*Extracted entries*.
----------------------------------------

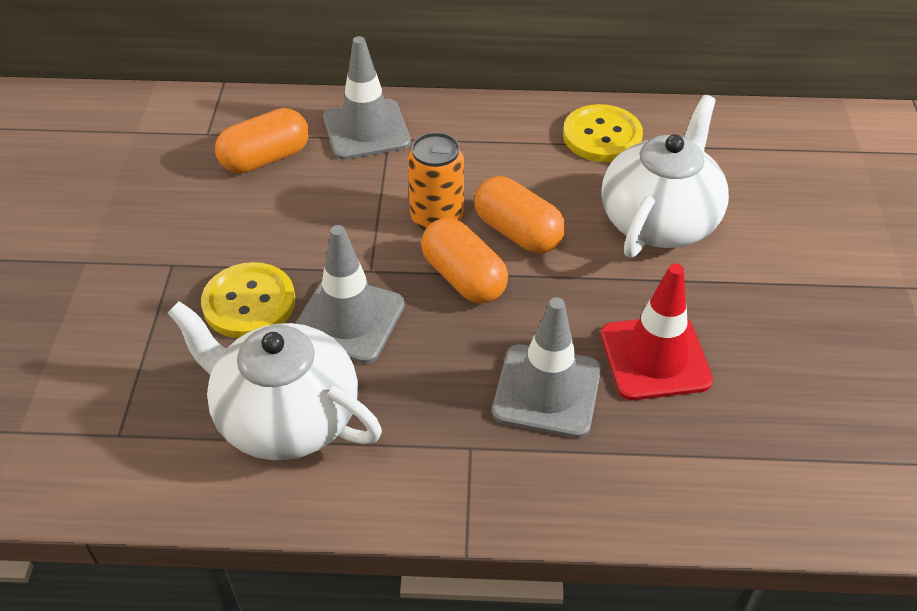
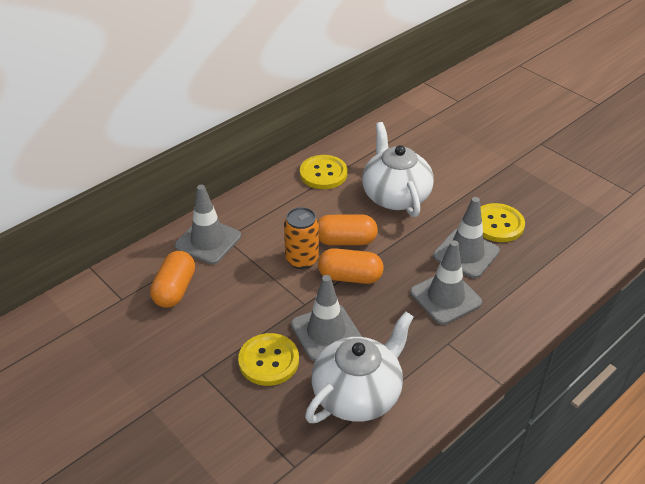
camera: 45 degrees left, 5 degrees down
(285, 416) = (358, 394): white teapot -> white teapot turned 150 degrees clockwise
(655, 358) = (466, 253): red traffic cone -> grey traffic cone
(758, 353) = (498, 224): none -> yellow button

----------------------------------------

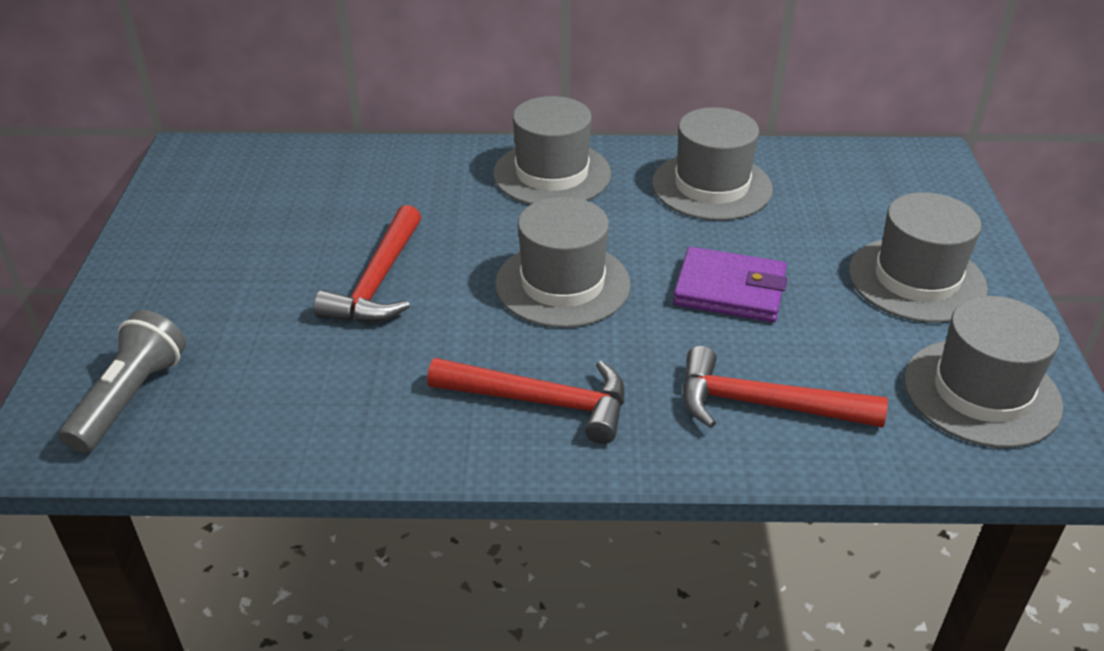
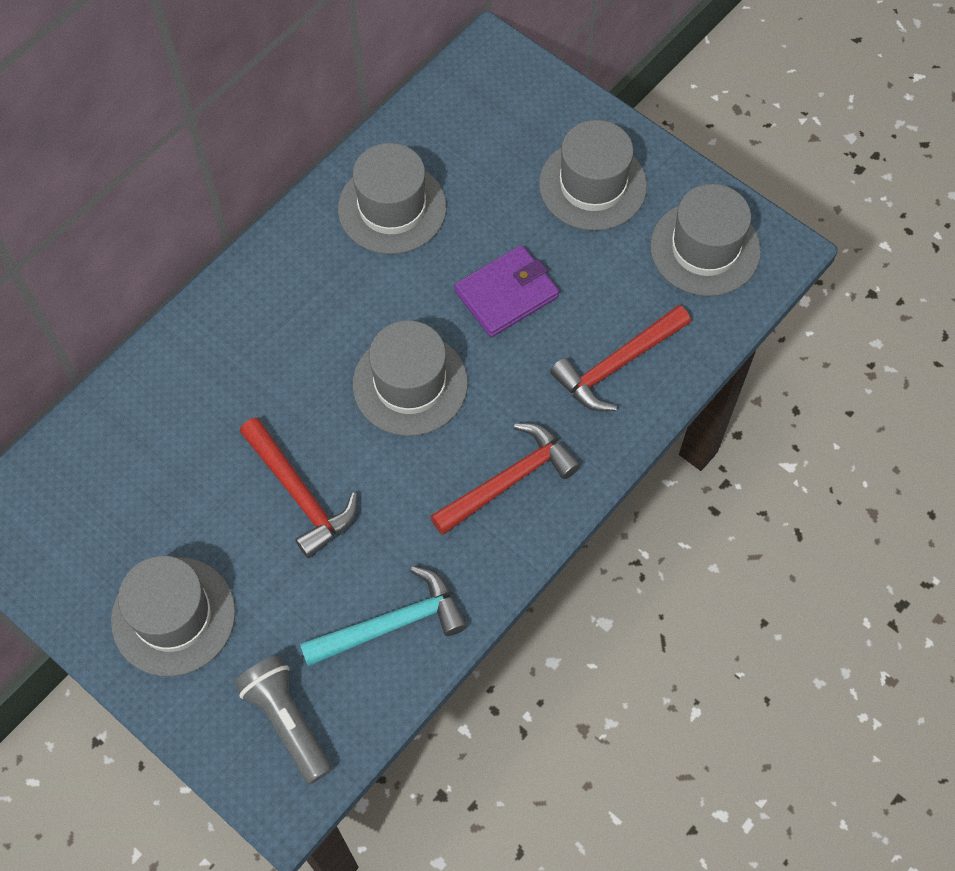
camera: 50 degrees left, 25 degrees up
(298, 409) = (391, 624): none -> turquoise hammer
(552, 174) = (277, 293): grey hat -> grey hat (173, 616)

----------------------------------------

*Requirement*.
For every line of the data above that contains "degrees", copy that line.

*Result of the task*.
camera: 45 degrees left, 5 degrees down
(285, 416) = (358, 394): white teapot -> white teapot turned 150 degrees clockwise
camera: 50 degrees left, 25 degrees up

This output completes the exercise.